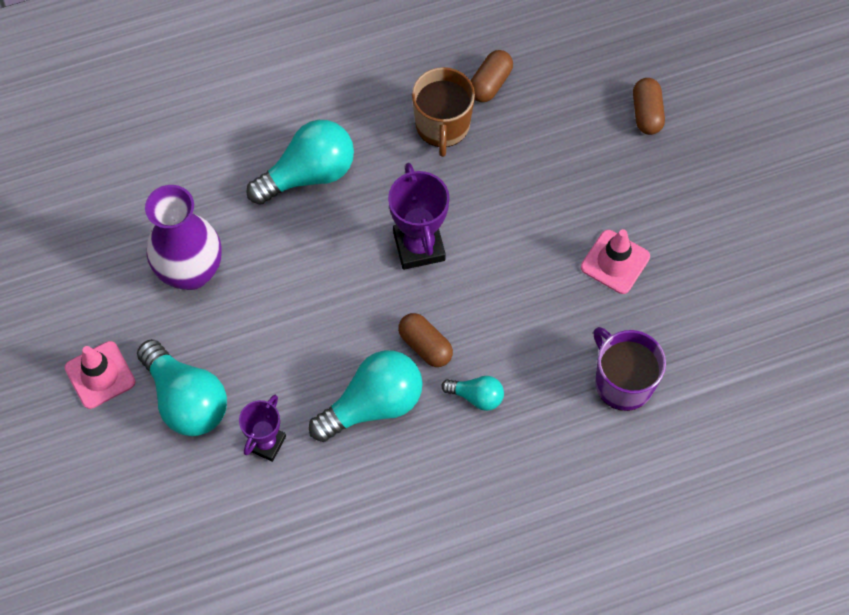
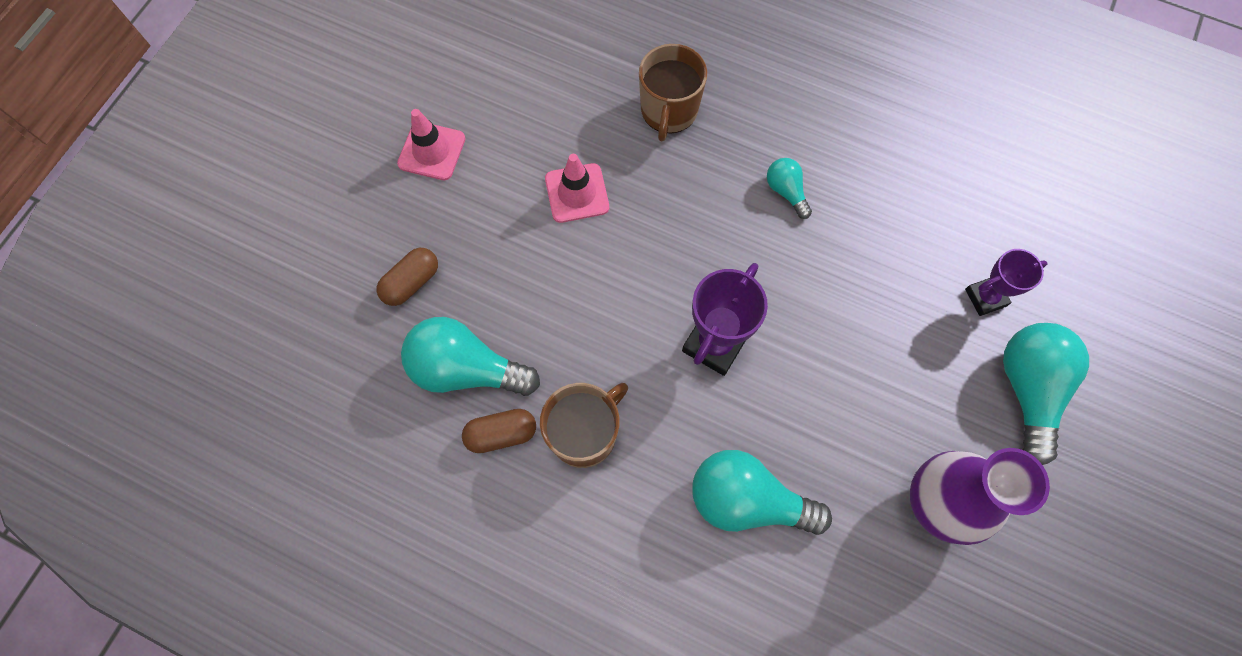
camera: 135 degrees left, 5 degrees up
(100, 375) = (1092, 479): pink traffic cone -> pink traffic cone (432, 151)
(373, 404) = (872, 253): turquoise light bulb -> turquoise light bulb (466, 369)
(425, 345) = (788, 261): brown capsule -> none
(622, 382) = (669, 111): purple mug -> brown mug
--
Work instructions — Each line of the data is to be duplicated exactly; pictures stay out of the copy.

Answer space —
camera: 135 degrees left, 5 degrees up
(100, 375) = (1092, 479): pink traffic cone -> pink traffic cone (432, 151)
(373, 404) = (872, 253): turquoise light bulb -> turquoise light bulb (466, 369)
(425, 345) = (788, 261): brown capsule -> none
(622, 382) = (669, 111): purple mug -> brown mug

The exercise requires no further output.